== DATASET ==

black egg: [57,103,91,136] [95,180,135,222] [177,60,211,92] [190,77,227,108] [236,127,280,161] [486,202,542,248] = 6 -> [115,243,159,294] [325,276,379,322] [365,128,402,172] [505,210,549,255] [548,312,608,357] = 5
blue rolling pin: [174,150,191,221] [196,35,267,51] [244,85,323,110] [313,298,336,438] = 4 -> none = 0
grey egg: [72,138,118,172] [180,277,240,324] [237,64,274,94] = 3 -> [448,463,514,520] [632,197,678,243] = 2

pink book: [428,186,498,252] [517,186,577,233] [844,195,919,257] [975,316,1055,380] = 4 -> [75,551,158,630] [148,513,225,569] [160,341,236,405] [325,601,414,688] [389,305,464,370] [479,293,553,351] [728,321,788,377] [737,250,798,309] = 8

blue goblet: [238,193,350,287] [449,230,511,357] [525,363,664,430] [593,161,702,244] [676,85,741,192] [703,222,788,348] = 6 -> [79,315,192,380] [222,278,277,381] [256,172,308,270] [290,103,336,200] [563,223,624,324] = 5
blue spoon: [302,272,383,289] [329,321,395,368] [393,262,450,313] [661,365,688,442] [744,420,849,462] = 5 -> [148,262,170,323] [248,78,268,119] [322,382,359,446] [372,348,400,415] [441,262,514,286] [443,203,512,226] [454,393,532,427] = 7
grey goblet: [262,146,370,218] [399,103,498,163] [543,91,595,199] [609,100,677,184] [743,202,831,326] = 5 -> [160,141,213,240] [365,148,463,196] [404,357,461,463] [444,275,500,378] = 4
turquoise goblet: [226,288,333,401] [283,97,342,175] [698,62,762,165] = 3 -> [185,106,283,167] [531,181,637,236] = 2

===

INSTRUCTIONS TO FOLLOW ->
Would you please copy exactly the part of the entries above that begins at the line containing "blue rolling pin: [174,150,191,221]" and ends at the line containing "blue spoon: [302,272,383,289]", both lines included?

RESULT OF THIS TASK ->
blue rolling pin: [174,150,191,221] [196,35,267,51] [244,85,323,110] [313,298,336,438] = 4 -> none = 0
grey egg: [72,138,118,172] [180,277,240,324] [237,64,274,94] = 3 -> [448,463,514,520] [632,197,678,243] = 2

pink book: [428,186,498,252] [517,186,577,233] [844,195,919,257] [975,316,1055,380] = 4 -> [75,551,158,630] [148,513,225,569] [160,341,236,405] [325,601,414,688] [389,305,464,370] [479,293,553,351] [728,321,788,377] [737,250,798,309] = 8

blue goblet: [238,193,350,287] [449,230,511,357] [525,363,664,430] [593,161,702,244] [676,85,741,192] [703,222,788,348] = 6 -> [79,315,192,380] [222,278,277,381] [256,172,308,270] [290,103,336,200] [563,223,624,324] = 5
blue spoon: [302,272,383,289] [329,321,395,368] [393,262,450,313] [661,365,688,442] [744,420,849,462] = 5 -> [148,262,170,323] [248,78,268,119] [322,382,359,446] [372,348,400,415] [441,262,514,286] [443,203,512,226] [454,393,532,427] = 7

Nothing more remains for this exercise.